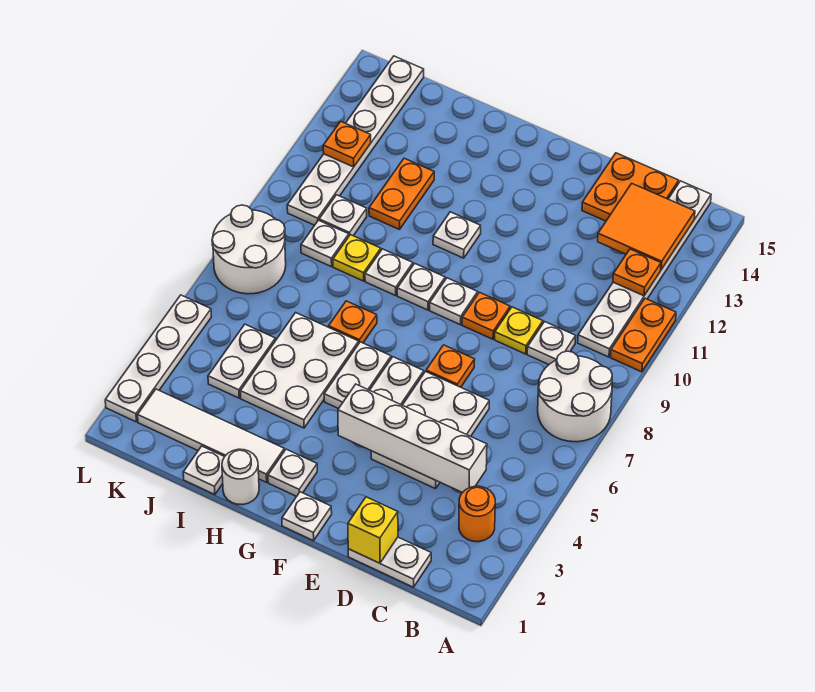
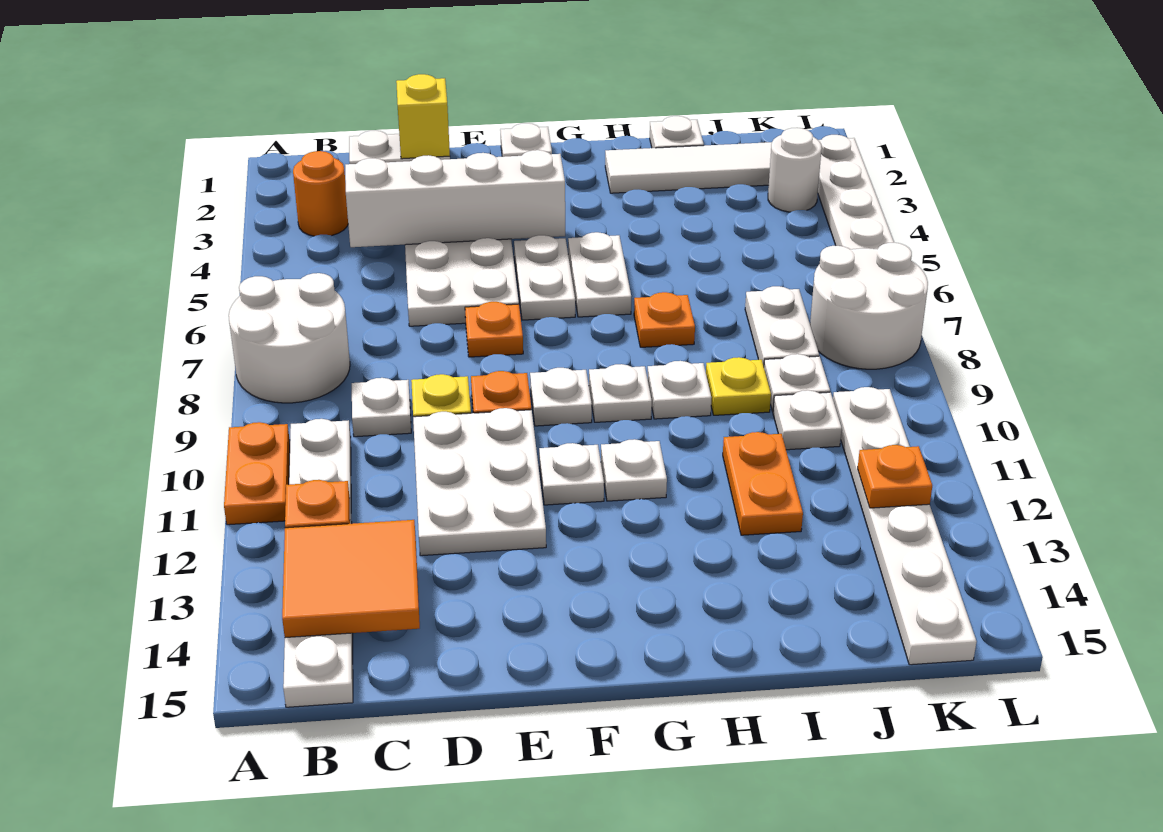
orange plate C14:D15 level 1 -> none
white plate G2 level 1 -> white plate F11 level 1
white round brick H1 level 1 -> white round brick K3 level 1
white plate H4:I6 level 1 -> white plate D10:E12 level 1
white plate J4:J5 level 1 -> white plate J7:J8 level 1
==
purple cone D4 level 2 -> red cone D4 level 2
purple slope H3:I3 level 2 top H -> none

*PROBLEM STATEMENT*
The stretch of entries above that starts with the line containing "white plate H4:I6" and goes on through the line containing "white plate J4:J5" is to be transcribed exactly, and no other line is to be transcribed.

*EXERCISE OUTPUT*
white plate H4:I6 level 1 -> white plate D10:E12 level 1
white plate J4:J5 level 1 -> white plate J7:J8 level 1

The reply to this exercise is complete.